WHAT YOU NEED TO DO | Once you find the line containing "RFID pin SS: D9 -> D12", please retype it and every line after it to the end of the entries, exactly and with nothing added.

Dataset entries
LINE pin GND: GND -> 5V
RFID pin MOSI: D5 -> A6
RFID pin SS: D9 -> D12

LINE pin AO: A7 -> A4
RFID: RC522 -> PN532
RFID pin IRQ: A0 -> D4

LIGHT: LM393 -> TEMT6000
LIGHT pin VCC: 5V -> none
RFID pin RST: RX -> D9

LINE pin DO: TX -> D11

RESPONSE TO THIS TASK |
RFID pin SS: D9 -> D12

LINE pin AO: A7 -> A4
RFID: RC522 -> PN532
RFID pin IRQ: A0 -> D4

LIGHT: LM393 -> TEMT6000
LIGHT pin VCC: 5V -> none
RFID pin RST: RX -> D9

LINE pin DO: TX -> D11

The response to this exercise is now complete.